— Your goal —
Take the listing below and print exactly the lines starting at the line containing "(369, 157) = (422, 570): blue" and ending at the line containing "(431, 238) = (355, 349): blue", both ends included, and no others.

— Extracted records —
-*-
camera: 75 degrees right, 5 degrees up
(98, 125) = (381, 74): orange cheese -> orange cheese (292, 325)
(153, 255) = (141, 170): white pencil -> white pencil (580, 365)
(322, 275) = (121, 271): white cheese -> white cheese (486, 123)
-*-
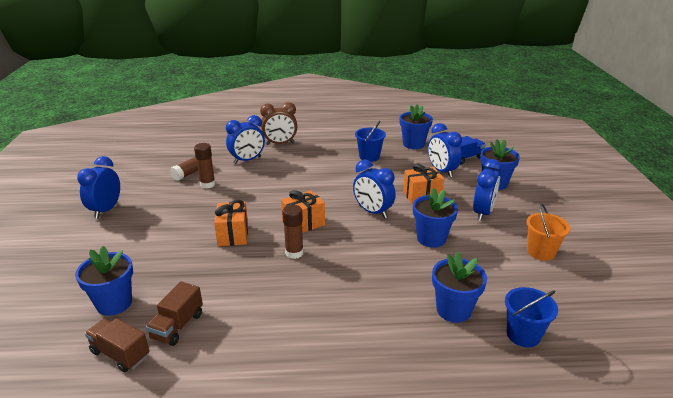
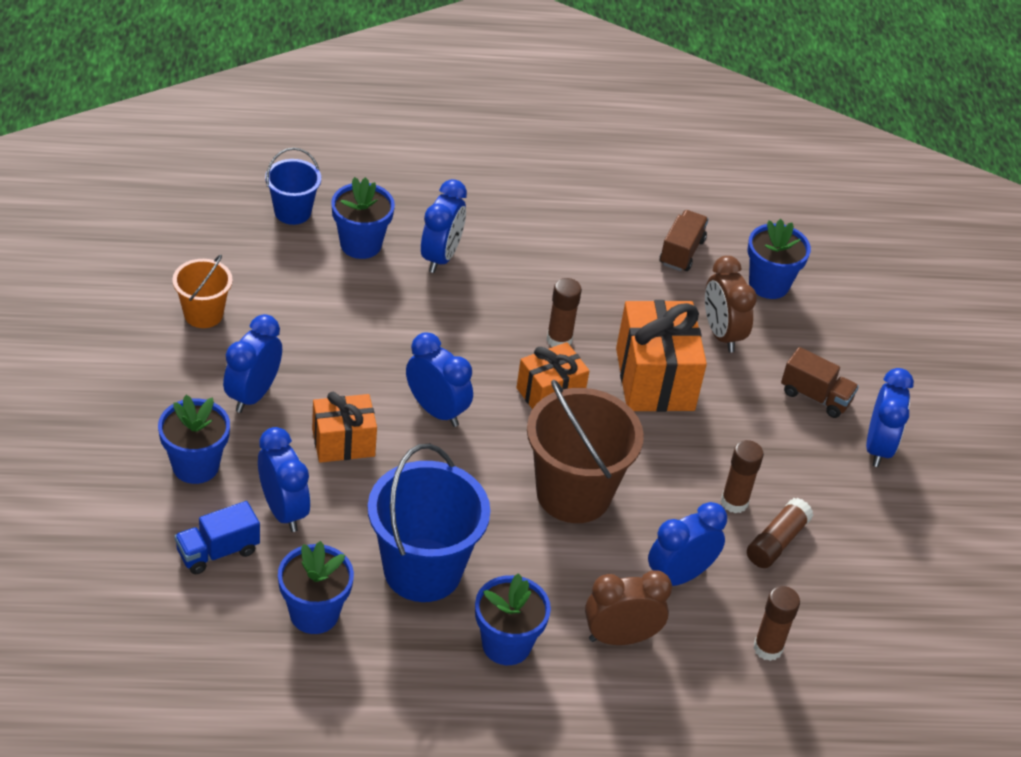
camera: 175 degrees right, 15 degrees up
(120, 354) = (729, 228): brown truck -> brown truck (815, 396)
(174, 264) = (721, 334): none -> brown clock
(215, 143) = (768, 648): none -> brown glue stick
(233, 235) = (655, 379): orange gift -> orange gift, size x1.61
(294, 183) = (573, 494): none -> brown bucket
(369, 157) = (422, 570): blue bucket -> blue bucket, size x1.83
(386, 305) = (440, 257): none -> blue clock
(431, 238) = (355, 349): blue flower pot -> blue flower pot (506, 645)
-*-
— Worked solution —
(369, 157) = (422, 570): blue bucket -> blue bucket, size x1.83
(386, 305) = (440, 257): none -> blue clock
(431, 238) = (355, 349): blue flower pot -> blue flower pot (506, 645)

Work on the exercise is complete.